◆ Exercise requirements ◆
Please take the lines from the one holding "BUZZER1: KY-006 -> YL-44" through the one holding "MATRIX2 pin CLK: GP28 -> GP15" in the data below and copy them exactly.

Extracted data entries
◆ ◆ ◆

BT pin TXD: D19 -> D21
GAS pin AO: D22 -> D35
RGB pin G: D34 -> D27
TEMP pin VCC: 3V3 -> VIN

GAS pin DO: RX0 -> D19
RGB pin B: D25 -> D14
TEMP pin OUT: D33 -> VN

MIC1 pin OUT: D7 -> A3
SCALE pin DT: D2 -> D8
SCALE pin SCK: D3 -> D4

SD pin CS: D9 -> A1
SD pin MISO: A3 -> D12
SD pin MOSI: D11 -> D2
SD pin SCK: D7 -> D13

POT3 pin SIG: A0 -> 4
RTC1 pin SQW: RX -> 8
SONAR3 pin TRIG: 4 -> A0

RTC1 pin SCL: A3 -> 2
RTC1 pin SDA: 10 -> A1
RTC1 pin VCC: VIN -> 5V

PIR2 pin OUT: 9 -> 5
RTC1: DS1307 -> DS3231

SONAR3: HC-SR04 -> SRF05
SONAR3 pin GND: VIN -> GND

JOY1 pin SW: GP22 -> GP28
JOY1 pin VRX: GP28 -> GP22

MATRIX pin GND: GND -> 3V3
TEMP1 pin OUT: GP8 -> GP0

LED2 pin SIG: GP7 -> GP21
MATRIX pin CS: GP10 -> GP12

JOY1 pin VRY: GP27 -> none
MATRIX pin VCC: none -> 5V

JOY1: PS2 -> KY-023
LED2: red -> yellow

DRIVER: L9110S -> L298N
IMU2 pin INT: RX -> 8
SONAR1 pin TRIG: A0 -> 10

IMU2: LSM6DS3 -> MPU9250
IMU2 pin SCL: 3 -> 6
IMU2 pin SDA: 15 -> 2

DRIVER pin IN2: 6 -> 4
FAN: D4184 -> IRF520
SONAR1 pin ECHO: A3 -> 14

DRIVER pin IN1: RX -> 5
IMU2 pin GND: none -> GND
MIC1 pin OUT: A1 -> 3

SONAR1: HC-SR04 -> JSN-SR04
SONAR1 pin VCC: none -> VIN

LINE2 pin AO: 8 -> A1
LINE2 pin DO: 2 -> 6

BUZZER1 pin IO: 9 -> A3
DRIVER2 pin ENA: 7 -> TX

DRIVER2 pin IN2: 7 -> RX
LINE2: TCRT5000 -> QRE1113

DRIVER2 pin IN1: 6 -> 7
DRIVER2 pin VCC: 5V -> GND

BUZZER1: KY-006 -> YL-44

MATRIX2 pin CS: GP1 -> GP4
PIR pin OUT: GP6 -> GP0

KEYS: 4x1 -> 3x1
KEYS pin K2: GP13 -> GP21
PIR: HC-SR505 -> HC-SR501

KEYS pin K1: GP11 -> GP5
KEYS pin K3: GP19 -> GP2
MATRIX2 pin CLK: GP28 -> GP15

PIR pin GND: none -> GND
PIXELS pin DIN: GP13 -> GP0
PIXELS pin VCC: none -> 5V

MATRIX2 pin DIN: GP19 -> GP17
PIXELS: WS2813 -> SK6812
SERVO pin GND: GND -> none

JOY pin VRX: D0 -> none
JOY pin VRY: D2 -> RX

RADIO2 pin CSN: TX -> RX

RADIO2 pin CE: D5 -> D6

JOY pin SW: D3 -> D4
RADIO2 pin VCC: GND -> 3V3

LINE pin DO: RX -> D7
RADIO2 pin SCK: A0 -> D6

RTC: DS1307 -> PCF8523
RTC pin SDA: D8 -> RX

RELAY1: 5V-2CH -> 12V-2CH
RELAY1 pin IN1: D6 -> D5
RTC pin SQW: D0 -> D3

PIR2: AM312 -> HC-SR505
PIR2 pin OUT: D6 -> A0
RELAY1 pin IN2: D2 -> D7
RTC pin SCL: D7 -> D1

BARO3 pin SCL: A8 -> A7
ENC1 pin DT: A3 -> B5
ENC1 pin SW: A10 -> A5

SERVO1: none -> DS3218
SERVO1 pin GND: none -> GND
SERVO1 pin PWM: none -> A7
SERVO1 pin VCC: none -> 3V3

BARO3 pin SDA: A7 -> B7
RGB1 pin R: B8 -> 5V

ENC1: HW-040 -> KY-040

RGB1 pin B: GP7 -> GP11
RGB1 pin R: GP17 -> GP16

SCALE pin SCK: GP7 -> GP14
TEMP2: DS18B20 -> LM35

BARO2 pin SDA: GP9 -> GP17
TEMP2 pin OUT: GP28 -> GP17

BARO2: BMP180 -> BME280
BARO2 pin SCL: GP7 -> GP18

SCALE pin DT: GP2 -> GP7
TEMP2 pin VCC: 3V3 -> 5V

◆ ◆ ◆

◆ Response box ◆
BUZZER1: KY-006 -> YL-44

MATRIX2 pin CS: GP1 -> GP4
PIR pin OUT: GP6 -> GP0

KEYS: 4x1 -> 3x1
KEYS pin K2: GP13 -> GP21
PIR: HC-SR505 -> HC-SR501

KEYS pin K1: GP11 -> GP5
KEYS pin K3: GP19 -> GP2
MATRIX2 pin CLK: GP28 -> GP15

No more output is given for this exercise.